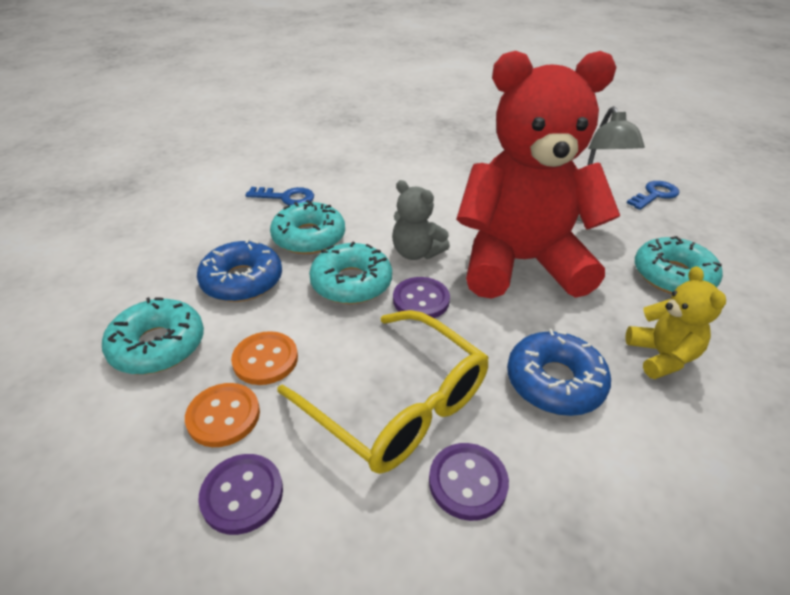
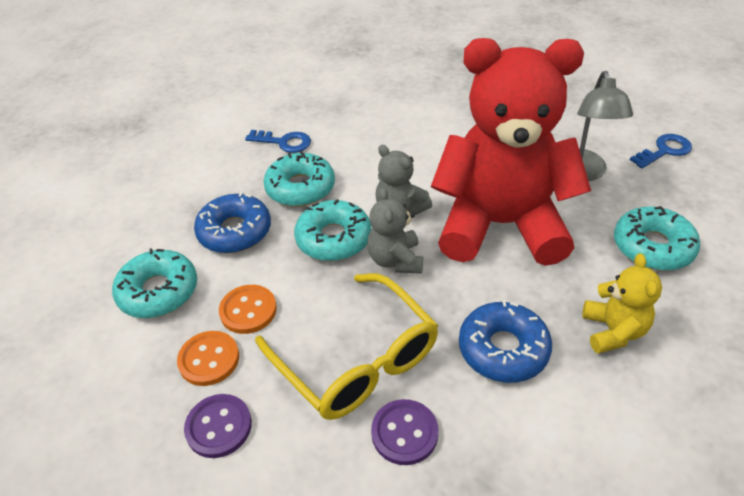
camera: 10 degrees right, 5 degrees up
(421, 300) = (395, 260): purple button -> grey teddy bear

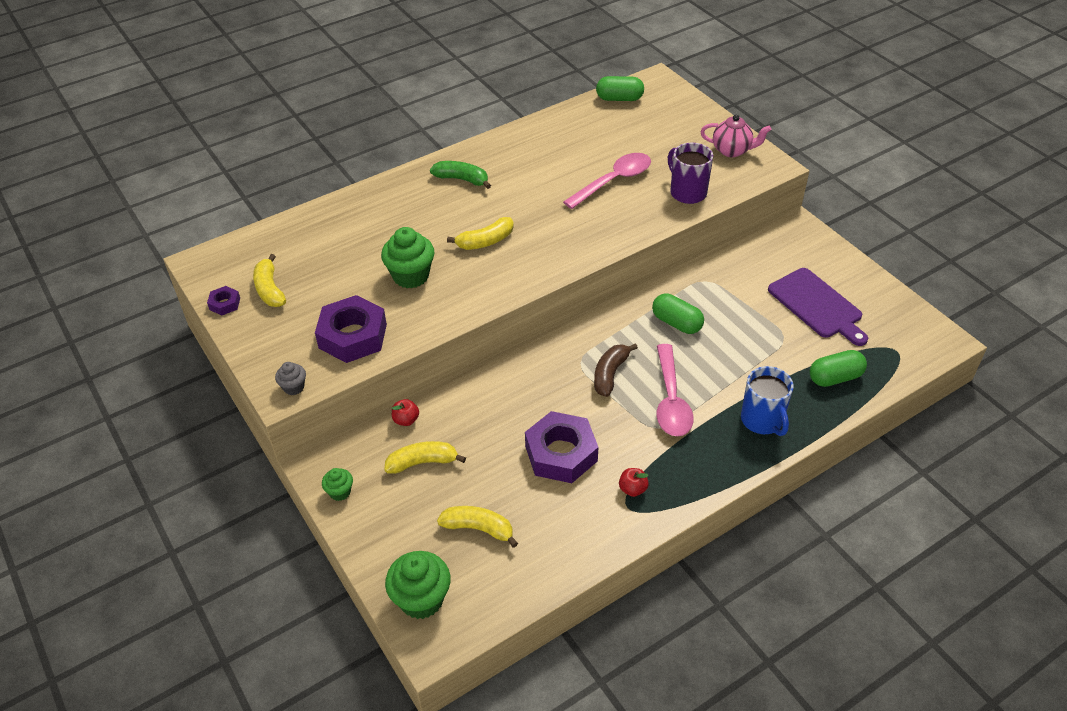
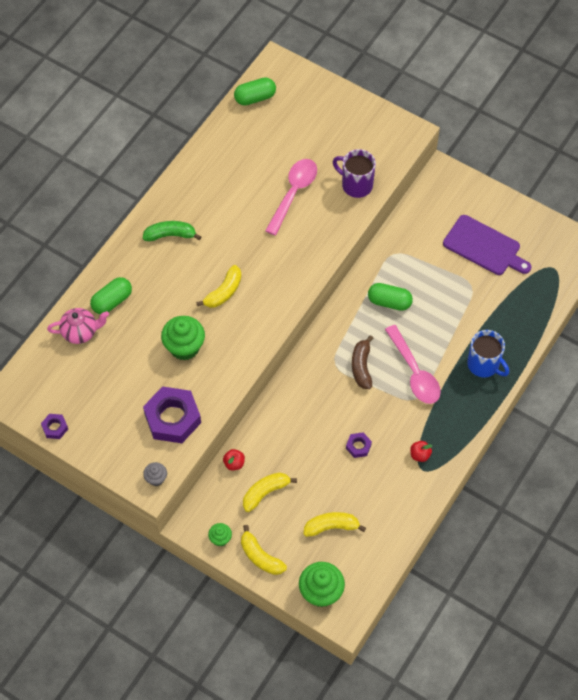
camera: 25 degrees left, 15 degrees up
(270, 289) = (81, 401): yellow banana -> yellow banana (260, 556)
(561, 453) = (358, 446): purple nut -> purple nut, size x0.46
(732, 150) = (372, 127): pink teapot -> pink teapot (80, 332)
(835, 377) = (519, 308): green capsule -> green capsule (112, 301)

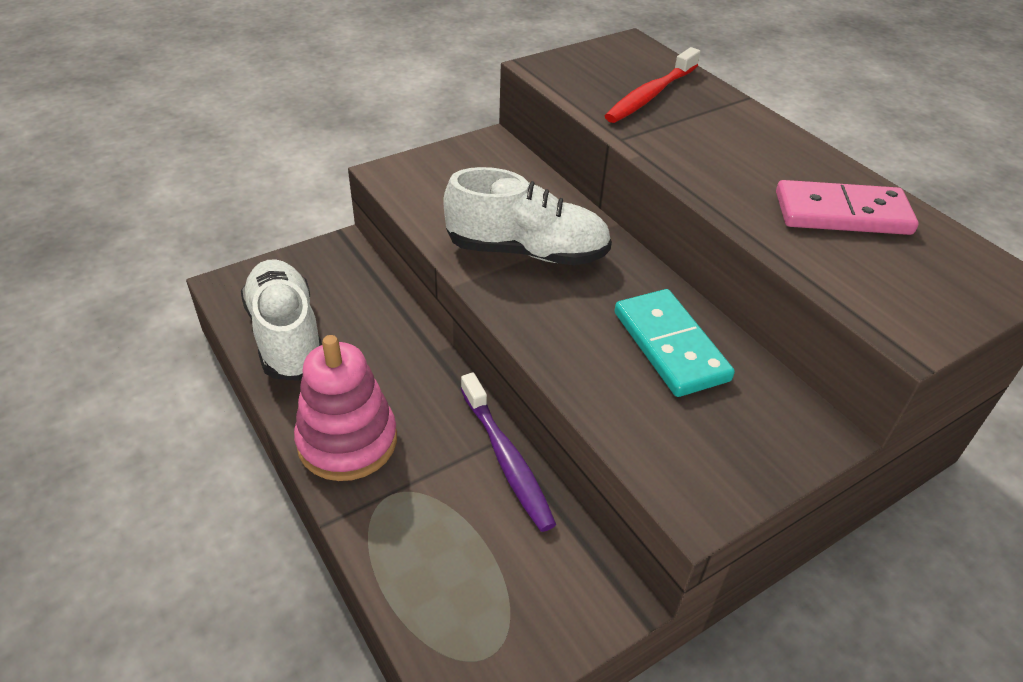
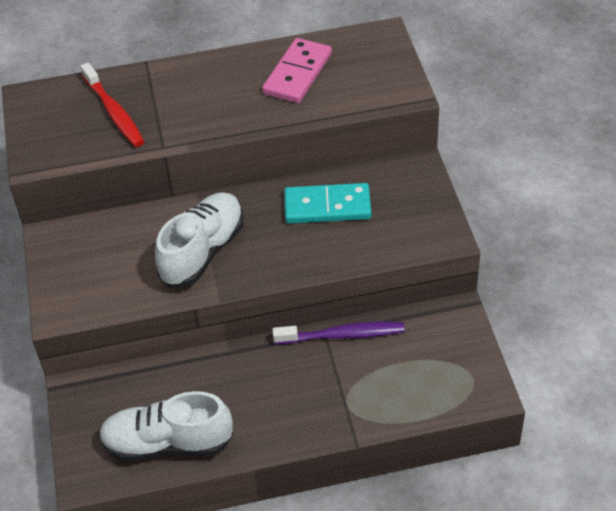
camera: 65 degrees left, 5 degrees up
(347, 441) = (292, 420): pink stacking toy -> none

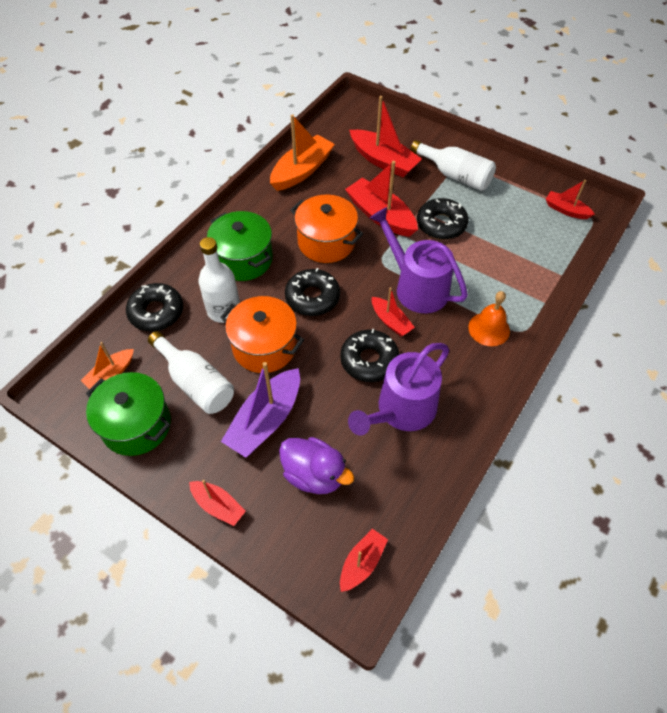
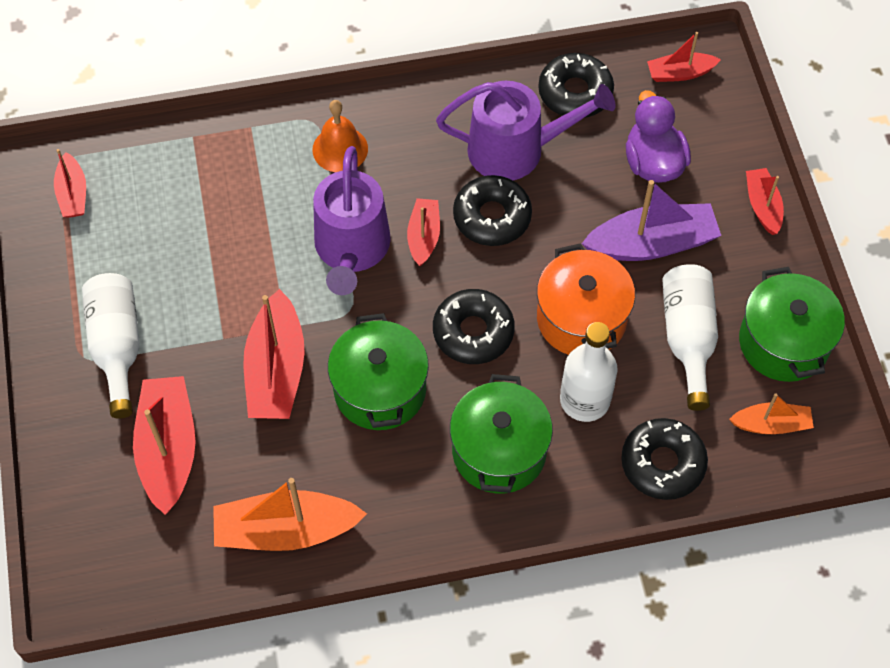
camera: 135 degrees left, 5 degrees up
(326, 242) = (380, 390): orange pot -> green pot
(441, 224) = (226, 297): black donut -> black donut (575, 93)

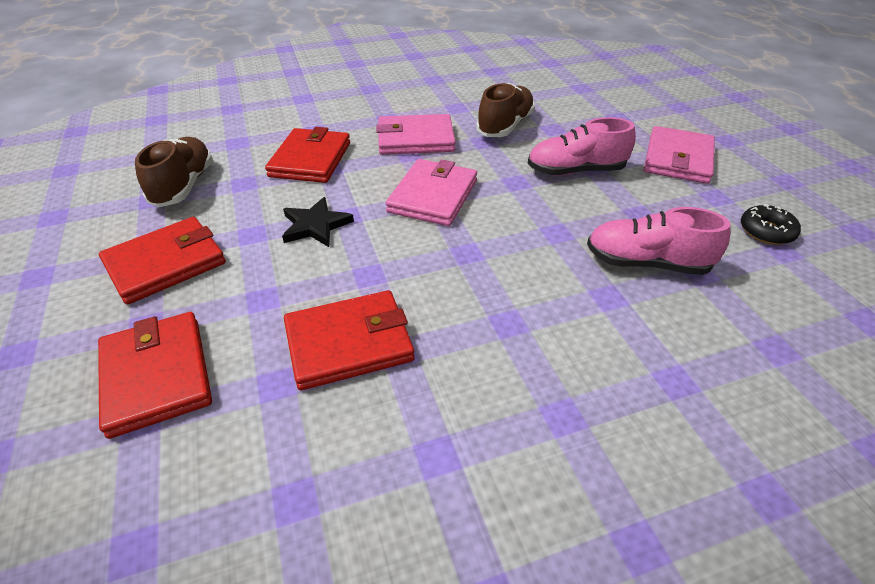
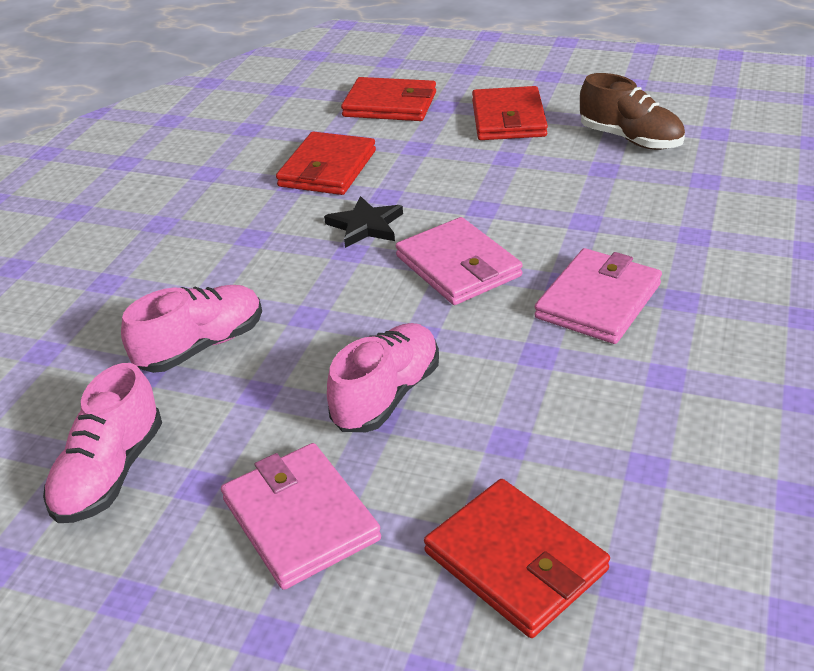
camera: 130 degrees right, 5 degrees down
(310, 159) = (617, 214): red wallet -> red wallet (516, 561)
(315, 225) = (485, 188): black star -> black star (365, 226)
(505, 126) = (561, 395): brown shoe -> none
(766, 231) = (110, 473): black donut -> pink shoe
****************
> _YOUR INSTRUCTIONS_
When you reach the line containing "(315, 225) = (485, 188): black" in the data above, retype it and each line after it through the final one, exactly as written.

> _ANSWER BOX_
(315, 225) = (485, 188): black star -> black star (365, 226)
(505, 126) = (561, 395): brown shoe -> none
(766, 231) = (110, 473): black donut -> pink shoe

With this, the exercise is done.